Version comparison data
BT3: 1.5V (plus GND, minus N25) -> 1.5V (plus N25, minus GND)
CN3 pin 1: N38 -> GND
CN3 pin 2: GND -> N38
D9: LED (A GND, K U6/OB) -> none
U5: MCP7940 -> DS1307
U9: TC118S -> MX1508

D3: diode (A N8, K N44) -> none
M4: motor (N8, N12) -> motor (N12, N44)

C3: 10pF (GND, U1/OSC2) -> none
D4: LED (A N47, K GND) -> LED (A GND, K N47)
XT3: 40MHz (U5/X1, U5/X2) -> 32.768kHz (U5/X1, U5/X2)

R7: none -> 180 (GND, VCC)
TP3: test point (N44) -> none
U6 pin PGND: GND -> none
---
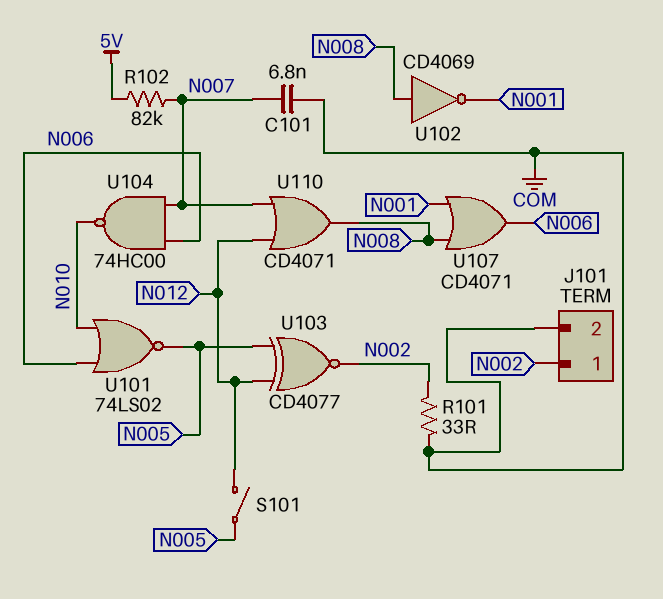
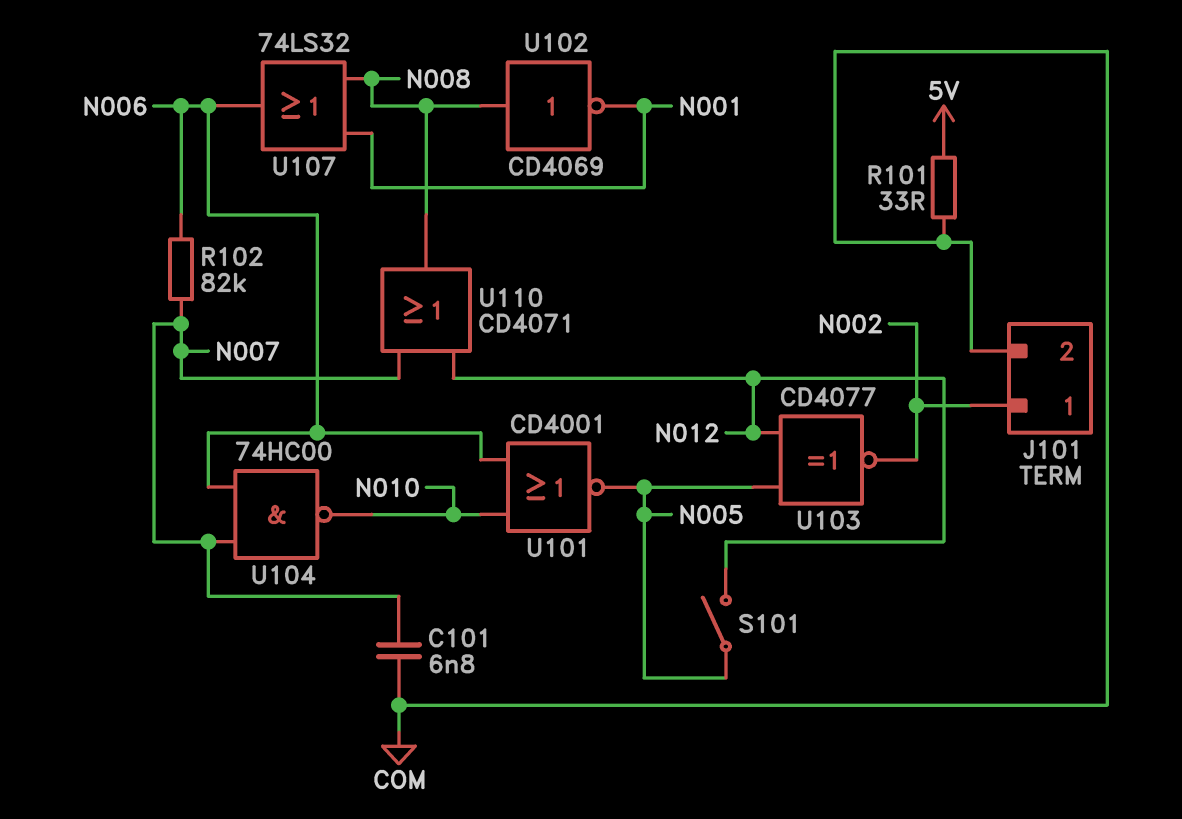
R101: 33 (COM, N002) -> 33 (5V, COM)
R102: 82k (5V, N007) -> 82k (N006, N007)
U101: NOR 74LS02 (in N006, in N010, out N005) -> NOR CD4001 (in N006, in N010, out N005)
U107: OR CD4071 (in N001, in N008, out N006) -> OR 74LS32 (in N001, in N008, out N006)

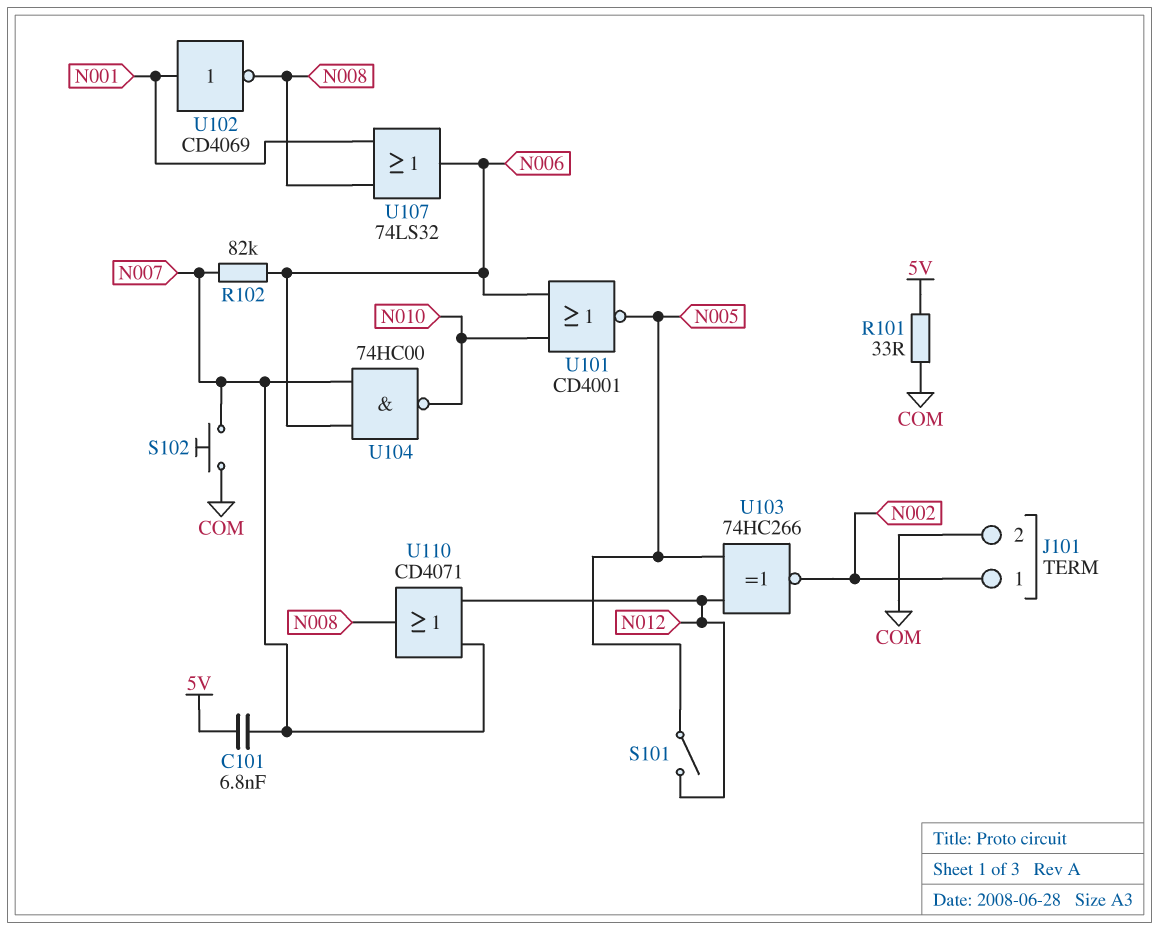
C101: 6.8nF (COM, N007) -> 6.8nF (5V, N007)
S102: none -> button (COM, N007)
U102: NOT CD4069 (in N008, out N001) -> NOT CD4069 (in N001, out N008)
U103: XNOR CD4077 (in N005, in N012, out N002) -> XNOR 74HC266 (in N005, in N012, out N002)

### WORK TO BE COMPLETED
Take the stretch of lines above from the one containing "BT3: 1.5V (plus" through the one containing "U6 pin PGND: GND -> none" and repeat it exactly, adding no other line.

### RESULT FOR THIS TASK
BT3: 1.5V (plus GND, minus N25) -> 1.5V (plus N25, minus GND)
CN3 pin 1: N38 -> GND
CN3 pin 2: GND -> N38
D9: LED (A GND, K U6/OB) -> none
U5: MCP7940 -> DS1307
U9: TC118S -> MX1508

D3: diode (A N8, K N44) -> none
M4: motor (N8, N12) -> motor (N12, N44)

C3: 10pF (GND, U1/OSC2) -> none
D4: LED (A N47, K GND) -> LED (A GND, K N47)
XT3: 40MHz (U5/X1, U5/X2) -> 32.768kHz (U5/X1, U5/X2)

R7: none -> 180 (GND, VCC)
TP3: test point (N44) -> none
U6 pin PGND: GND -> none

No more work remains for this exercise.